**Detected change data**
******

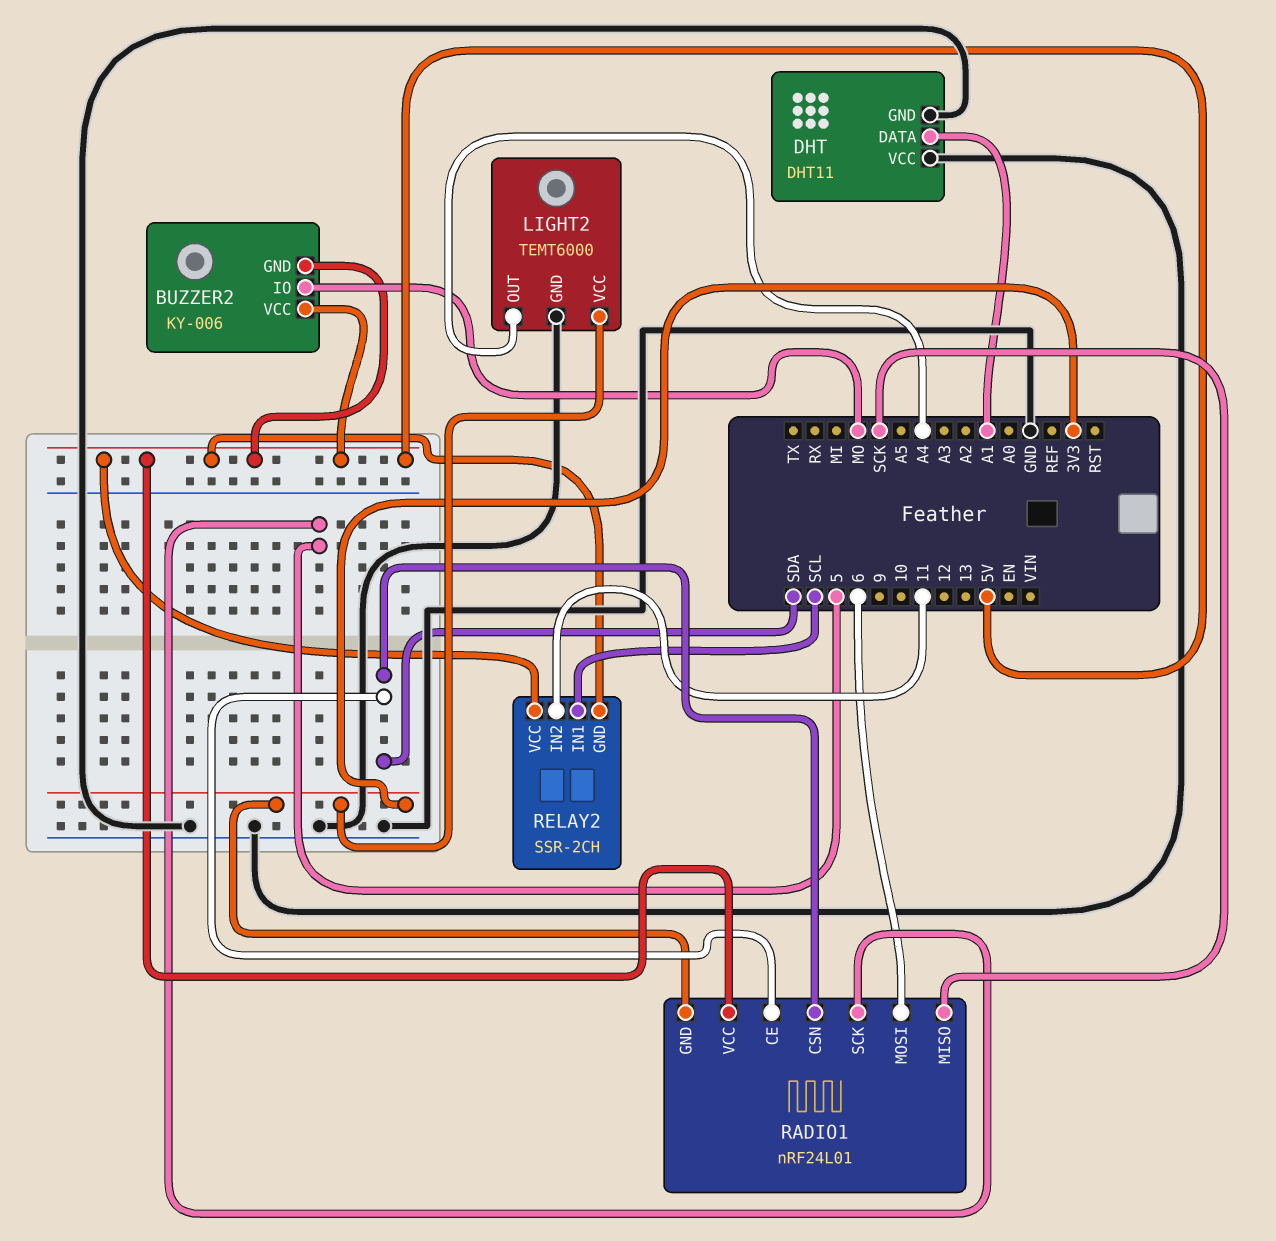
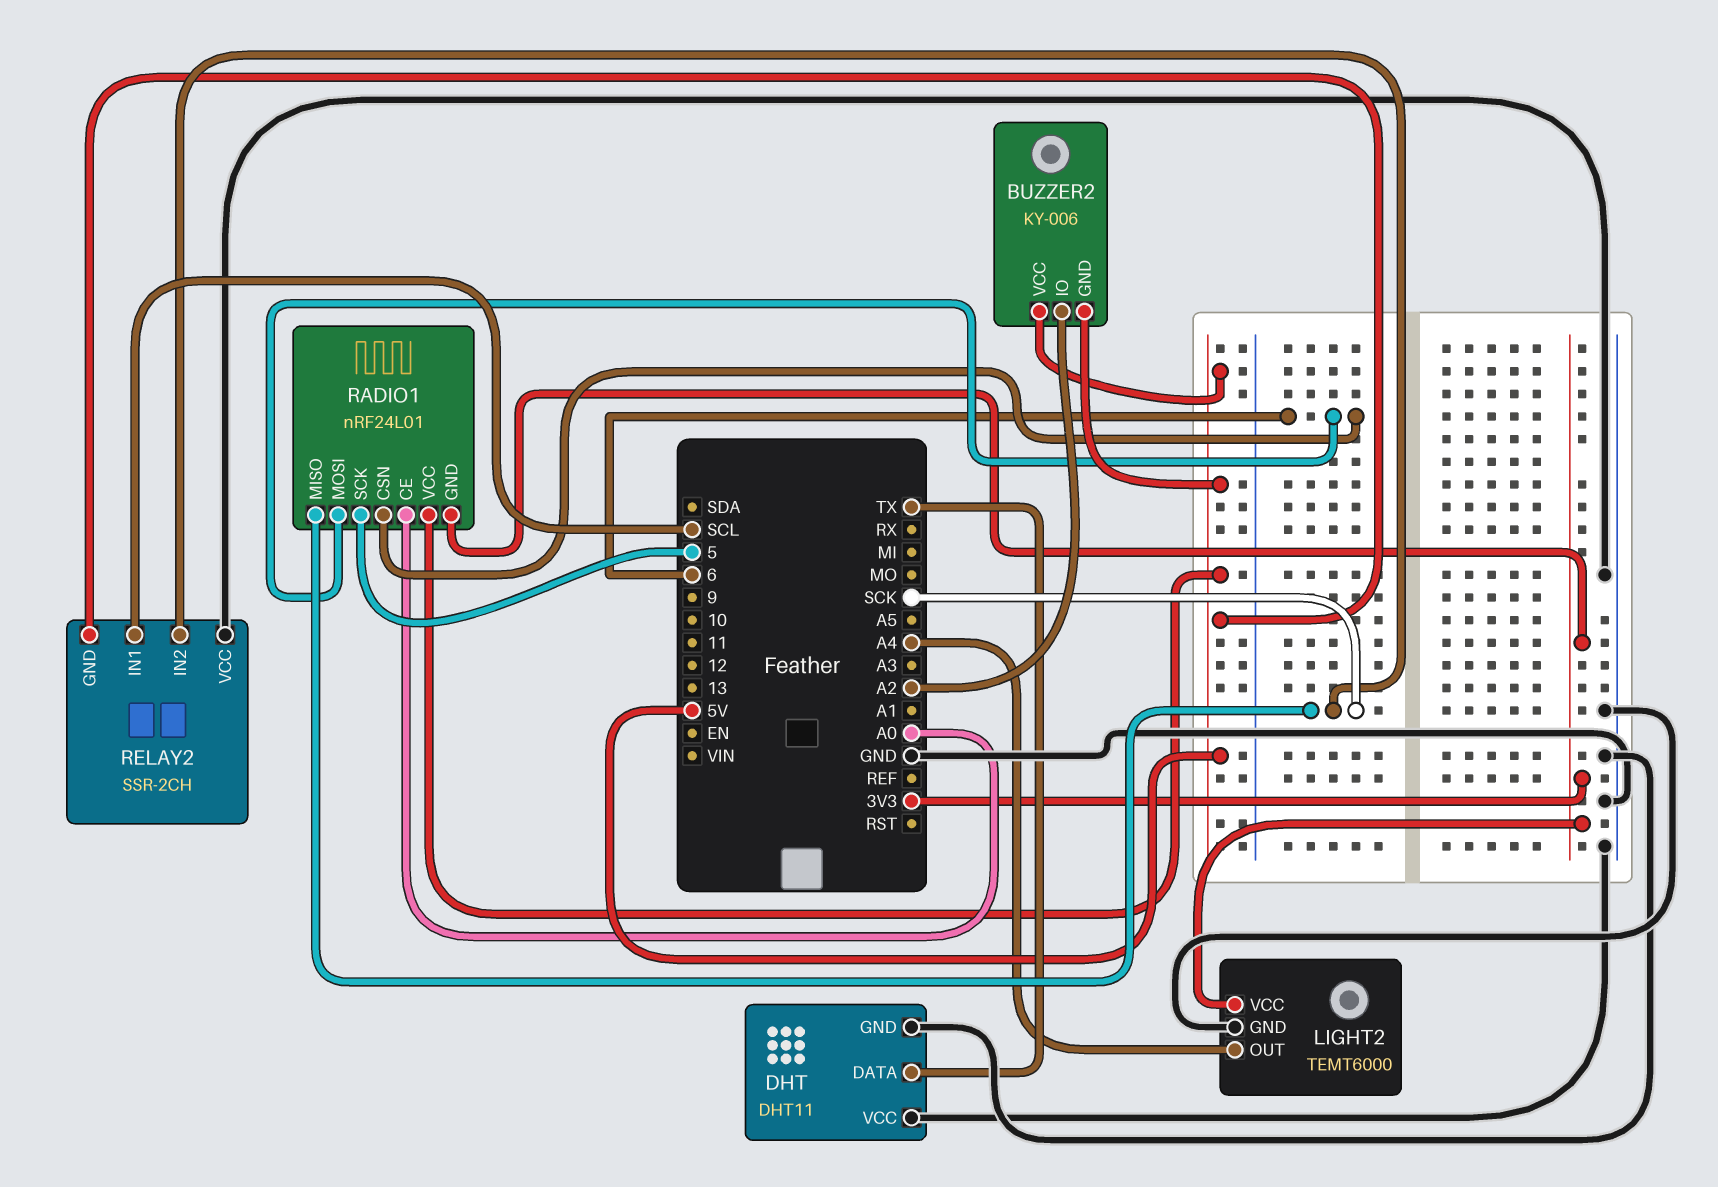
BUZZER2 pin IO: MO -> A2
DHT pin DATA: A1 -> TX
RADIO1 pin CE: SDA -> A0
RADIO1 pin CSN: SDA -> 6
RELAY2 pin IN2: 11 -> SCK
RELAY2 pin VCC: 5V -> GND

******

The data must be reproduced exactly, and no picture may appear in the copy.

**Answer**
BUZZER2 pin IO: MO -> A2
DHT pin DATA: A1 -> TX
RADIO1 pin CE: SDA -> A0
RADIO1 pin CSN: SDA -> 6
RELAY2 pin IN2: 11 -> SCK
RELAY2 pin VCC: 5V -> GND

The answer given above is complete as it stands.